---- RECORDS SUPPLIED

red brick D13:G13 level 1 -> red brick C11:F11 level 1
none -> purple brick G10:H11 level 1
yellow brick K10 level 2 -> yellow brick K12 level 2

--------
---- RECORDS SUPPLIED

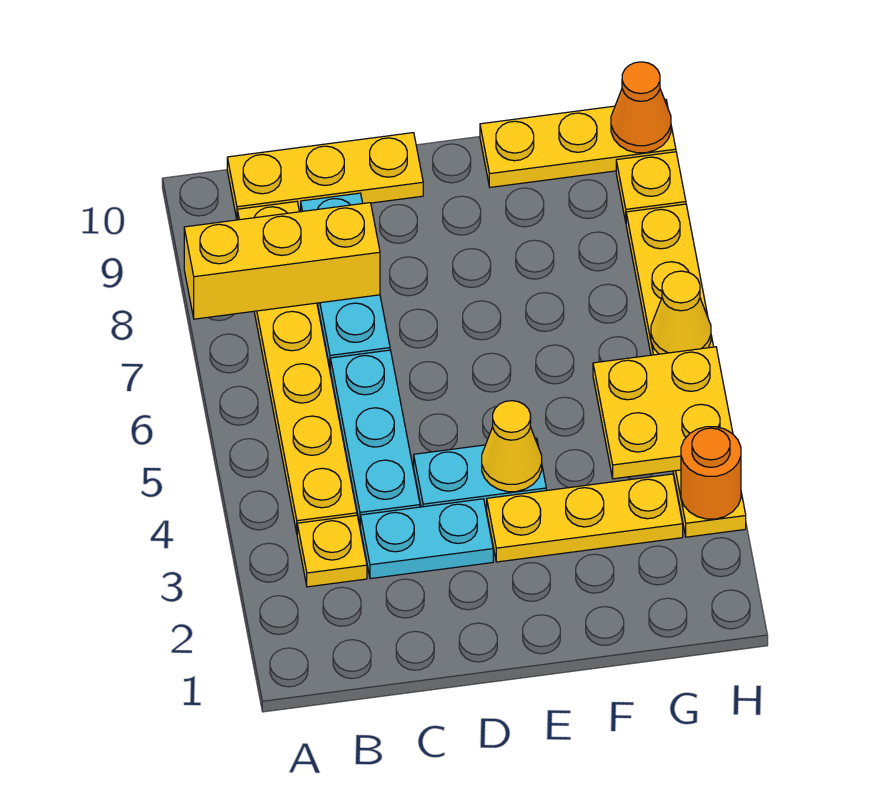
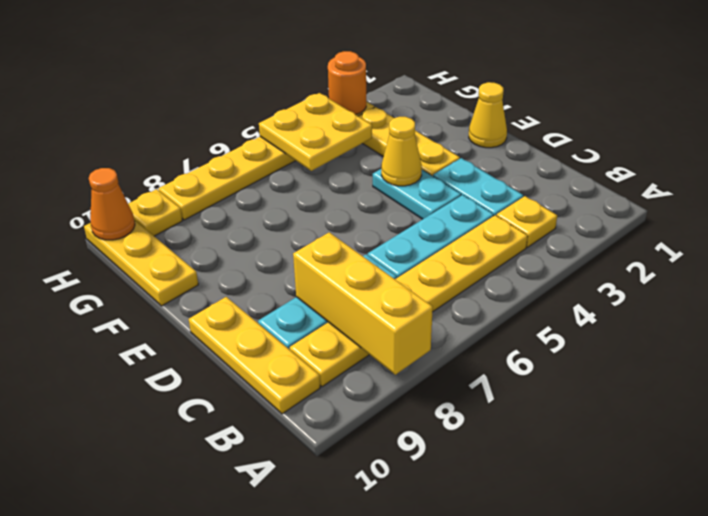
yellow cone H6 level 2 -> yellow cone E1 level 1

--------

> [PROBLEM REQUIREMENTS] Starting at the line above that holds "none -> purple brick G10:H11 level 1" and ending at the line that holds "yellow brick K10", transcribe each line exactly and include no other lines.

> [ANSWER SPACE]
none -> purple brick G10:H11 level 1
yellow brick K10 level 2 -> yellow brick K12 level 2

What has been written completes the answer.